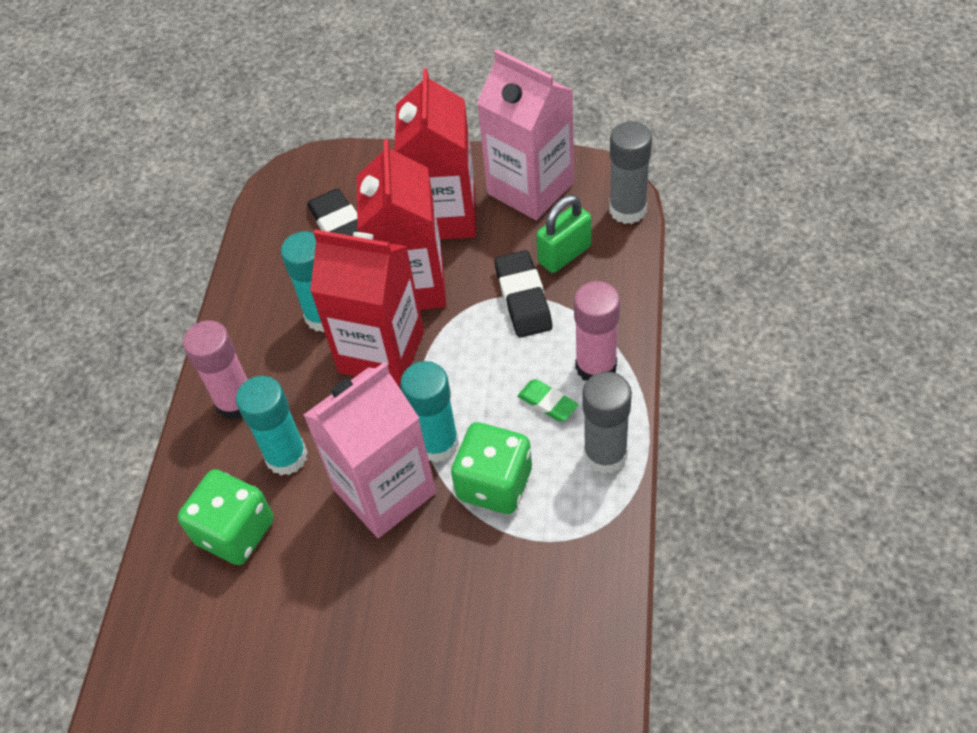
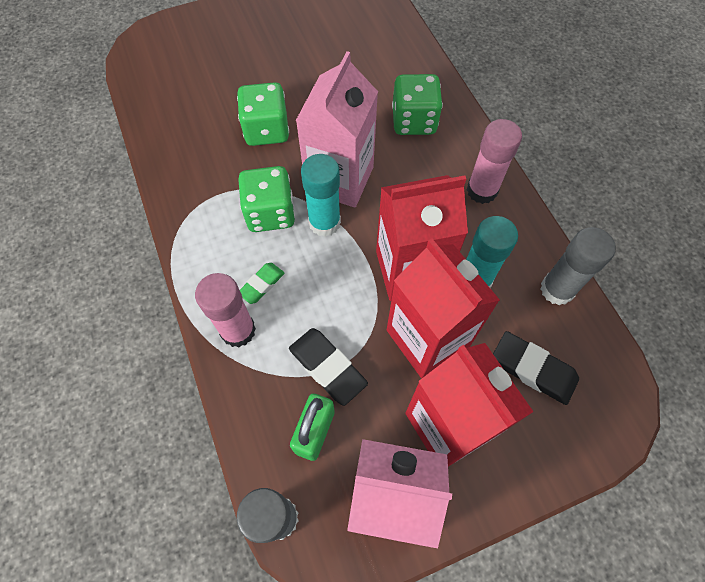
camera: 145 degrees right, 10 degrees up
(286, 457) = (418, 172): turquoise glue stick -> none
(434, 613) = (266, 130): none -> green dice
(547, 403) = (262, 284): green eraser -> green eraser turned 60 degrees counterclockwise
(605, 454) = (202, 264): grey glue stick -> grey glue stick (557, 289)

#### INSTRUCTIONS TO FOLLOW
For this exercise, copy the entries above exactly and skip any picture.

#### OUTPUT FOR THIS EXERCISE
camera: 145 degrees right, 10 degrees up
(286, 457) = (418, 172): turquoise glue stick -> none
(434, 613) = (266, 130): none -> green dice
(547, 403) = (262, 284): green eraser -> green eraser turned 60 degrees counterclockwise
(605, 454) = (202, 264): grey glue stick -> grey glue stick (557, 289)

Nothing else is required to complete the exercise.